** Opening Dataset excerpts block **
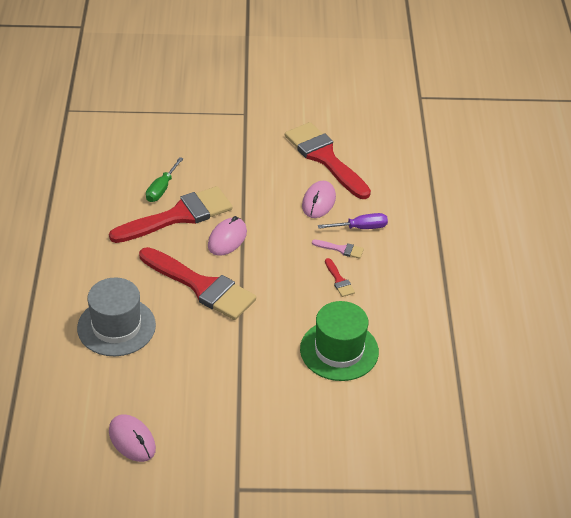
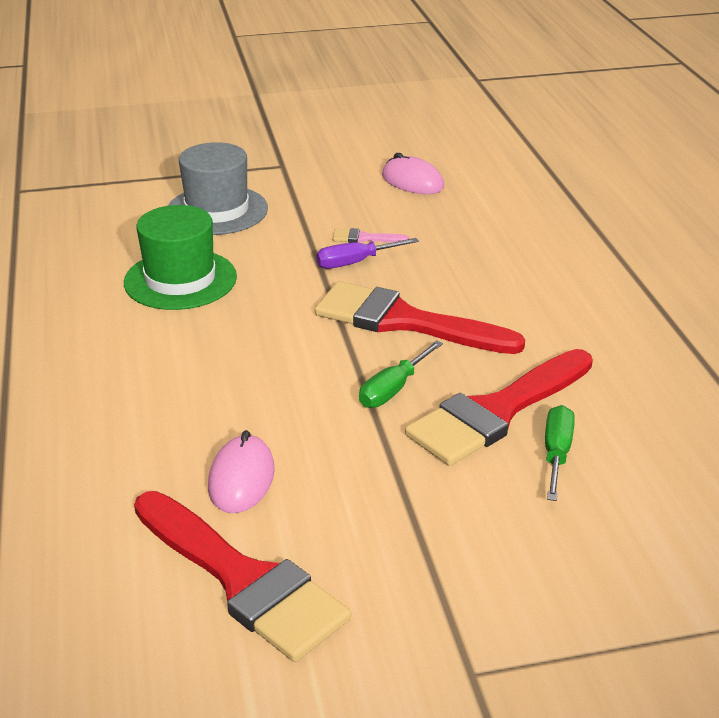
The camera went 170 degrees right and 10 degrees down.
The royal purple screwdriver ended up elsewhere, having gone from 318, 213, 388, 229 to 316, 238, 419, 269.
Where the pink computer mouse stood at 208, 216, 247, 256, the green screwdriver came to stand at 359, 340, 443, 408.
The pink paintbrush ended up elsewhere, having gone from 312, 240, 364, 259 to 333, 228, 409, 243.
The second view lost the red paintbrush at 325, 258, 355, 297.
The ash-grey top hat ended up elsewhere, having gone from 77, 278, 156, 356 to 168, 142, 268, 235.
** Closing Dataset excerpts block **
Task to carry out: All records above are to be printed exactly, minus the pictures they contain.

Exercise response:
The camera went 170 degrees right and 10 degrees down.
The royal purple screwdriver ended up elsewhere, having gone from 318, 213, 388, 229 to 316, 238, 419, 269.
Where the pink computer mouse stood at 208, 216, 247, 256, the green screwdriver came to stand at 359, 340, 443, 408.
The pink paintbrush ended up elsewhere, having gone from 312, 240, 364, 259 to 333, 228, 409, 243.
The second view lost the red paintbrush at 325, 258, 355, 297.
The ash-grey top hat ended up elsewhere, having gone from 77, 278, 156, 356 to 168, 142, 268, 235.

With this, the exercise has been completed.